[Stored data]
## BEGIN

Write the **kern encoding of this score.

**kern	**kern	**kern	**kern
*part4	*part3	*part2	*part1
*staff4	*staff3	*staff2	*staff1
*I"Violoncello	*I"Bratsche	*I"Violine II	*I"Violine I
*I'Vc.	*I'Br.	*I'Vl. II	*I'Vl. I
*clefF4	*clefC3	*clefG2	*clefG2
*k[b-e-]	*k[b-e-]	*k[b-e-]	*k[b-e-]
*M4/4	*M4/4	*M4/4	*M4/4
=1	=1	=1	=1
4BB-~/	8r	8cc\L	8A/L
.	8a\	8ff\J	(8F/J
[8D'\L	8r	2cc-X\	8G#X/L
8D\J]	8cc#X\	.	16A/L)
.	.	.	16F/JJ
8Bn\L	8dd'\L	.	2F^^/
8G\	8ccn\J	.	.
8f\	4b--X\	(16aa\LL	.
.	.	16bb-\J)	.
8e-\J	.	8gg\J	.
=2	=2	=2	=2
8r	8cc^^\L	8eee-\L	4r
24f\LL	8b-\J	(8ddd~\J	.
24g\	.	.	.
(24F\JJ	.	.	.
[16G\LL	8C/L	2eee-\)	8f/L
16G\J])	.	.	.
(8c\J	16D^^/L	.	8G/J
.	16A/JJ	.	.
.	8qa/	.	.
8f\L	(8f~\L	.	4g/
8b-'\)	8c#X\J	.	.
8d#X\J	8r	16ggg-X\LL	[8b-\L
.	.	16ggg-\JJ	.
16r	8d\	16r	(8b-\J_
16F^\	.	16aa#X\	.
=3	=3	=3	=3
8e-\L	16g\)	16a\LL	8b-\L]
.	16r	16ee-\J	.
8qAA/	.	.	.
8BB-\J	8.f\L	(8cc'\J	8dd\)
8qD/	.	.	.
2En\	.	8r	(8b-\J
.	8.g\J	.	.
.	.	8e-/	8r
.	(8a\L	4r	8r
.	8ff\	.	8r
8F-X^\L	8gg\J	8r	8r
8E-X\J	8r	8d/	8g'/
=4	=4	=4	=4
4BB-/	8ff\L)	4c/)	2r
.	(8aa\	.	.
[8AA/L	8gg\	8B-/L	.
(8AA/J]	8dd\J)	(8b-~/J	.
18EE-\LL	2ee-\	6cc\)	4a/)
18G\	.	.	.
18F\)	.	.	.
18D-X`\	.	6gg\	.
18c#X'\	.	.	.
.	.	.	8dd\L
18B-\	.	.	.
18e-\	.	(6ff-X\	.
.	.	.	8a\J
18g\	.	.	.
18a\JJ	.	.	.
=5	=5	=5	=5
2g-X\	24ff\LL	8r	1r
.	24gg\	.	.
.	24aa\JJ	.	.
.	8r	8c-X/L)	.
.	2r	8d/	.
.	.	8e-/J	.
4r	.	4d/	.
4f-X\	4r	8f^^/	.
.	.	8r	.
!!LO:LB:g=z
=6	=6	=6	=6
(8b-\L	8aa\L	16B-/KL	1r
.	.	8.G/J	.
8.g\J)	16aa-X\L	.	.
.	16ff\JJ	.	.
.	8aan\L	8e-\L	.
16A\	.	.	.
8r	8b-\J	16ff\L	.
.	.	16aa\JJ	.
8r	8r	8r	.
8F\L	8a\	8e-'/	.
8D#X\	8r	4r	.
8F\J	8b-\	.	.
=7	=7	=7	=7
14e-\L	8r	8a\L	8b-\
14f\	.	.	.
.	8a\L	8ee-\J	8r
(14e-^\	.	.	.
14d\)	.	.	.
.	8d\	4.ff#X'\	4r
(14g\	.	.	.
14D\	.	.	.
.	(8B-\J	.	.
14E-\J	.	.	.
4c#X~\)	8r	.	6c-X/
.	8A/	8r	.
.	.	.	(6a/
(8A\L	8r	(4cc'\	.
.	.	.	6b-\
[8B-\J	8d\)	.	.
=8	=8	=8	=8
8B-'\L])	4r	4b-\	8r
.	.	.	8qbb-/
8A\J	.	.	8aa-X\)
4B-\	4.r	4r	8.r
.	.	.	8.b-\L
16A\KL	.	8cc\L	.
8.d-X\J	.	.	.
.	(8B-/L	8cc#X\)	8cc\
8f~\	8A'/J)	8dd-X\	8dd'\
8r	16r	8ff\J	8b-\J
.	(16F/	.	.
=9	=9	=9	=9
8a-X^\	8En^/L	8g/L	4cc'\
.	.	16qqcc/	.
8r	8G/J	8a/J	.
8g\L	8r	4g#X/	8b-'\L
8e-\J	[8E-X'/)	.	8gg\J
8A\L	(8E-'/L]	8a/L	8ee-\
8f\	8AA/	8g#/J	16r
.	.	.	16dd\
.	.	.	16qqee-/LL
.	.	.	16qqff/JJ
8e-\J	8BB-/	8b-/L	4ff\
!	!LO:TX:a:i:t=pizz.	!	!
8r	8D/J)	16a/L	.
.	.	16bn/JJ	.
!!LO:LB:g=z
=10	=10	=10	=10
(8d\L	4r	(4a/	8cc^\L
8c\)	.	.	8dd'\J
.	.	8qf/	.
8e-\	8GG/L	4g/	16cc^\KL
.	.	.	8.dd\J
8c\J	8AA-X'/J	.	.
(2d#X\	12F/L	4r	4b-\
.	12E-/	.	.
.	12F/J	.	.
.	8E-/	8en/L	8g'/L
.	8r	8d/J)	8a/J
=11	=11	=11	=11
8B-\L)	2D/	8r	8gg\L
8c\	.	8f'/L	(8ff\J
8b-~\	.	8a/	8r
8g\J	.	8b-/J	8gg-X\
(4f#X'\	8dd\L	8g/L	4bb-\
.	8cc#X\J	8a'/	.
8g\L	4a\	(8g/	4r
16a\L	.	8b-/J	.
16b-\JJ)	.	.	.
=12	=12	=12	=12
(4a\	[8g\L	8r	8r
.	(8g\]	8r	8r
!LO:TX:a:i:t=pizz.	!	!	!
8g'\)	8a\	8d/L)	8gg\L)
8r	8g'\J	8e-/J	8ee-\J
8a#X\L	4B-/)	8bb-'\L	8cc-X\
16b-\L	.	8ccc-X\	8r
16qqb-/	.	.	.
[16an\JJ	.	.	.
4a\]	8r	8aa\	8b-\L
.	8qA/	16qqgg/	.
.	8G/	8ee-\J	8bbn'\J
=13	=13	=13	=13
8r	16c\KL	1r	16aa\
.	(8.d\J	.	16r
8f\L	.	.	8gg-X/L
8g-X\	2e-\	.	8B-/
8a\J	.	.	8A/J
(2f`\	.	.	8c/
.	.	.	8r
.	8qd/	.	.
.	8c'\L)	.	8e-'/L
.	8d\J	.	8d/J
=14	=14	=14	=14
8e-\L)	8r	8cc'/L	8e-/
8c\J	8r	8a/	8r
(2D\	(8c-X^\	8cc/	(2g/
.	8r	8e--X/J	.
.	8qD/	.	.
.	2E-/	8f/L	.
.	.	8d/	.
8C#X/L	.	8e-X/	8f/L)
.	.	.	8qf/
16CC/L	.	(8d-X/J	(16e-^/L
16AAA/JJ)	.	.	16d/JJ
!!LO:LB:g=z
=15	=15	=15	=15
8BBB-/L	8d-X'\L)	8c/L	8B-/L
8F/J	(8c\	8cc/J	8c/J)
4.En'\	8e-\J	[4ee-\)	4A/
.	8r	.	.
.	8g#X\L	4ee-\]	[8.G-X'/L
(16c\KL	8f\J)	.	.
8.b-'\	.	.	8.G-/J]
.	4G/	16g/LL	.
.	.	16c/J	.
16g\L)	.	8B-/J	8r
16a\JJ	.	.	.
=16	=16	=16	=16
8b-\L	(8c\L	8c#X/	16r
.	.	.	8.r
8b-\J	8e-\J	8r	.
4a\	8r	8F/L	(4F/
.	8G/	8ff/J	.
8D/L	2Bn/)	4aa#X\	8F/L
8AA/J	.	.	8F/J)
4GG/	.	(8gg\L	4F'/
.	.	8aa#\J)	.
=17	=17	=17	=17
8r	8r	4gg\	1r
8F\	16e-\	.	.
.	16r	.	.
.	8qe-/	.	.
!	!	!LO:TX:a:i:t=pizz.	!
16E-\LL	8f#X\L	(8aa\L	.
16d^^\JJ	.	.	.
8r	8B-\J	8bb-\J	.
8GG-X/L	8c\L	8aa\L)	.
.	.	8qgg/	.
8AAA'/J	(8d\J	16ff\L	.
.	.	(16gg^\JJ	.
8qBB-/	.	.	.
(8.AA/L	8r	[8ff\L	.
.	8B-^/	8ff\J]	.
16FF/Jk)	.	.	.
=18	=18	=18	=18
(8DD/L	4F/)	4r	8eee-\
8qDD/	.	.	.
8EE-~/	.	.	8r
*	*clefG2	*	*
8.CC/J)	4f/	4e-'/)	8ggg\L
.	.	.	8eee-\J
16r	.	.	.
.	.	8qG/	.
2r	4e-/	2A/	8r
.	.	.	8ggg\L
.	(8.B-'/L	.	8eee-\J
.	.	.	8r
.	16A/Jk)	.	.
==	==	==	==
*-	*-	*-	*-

## END

● **Given instruction**
List every line in the items that contains the string "kern".

● **Expected answer**
Write the **kern encoding of this score.
**kern	**kern	**kern	**kern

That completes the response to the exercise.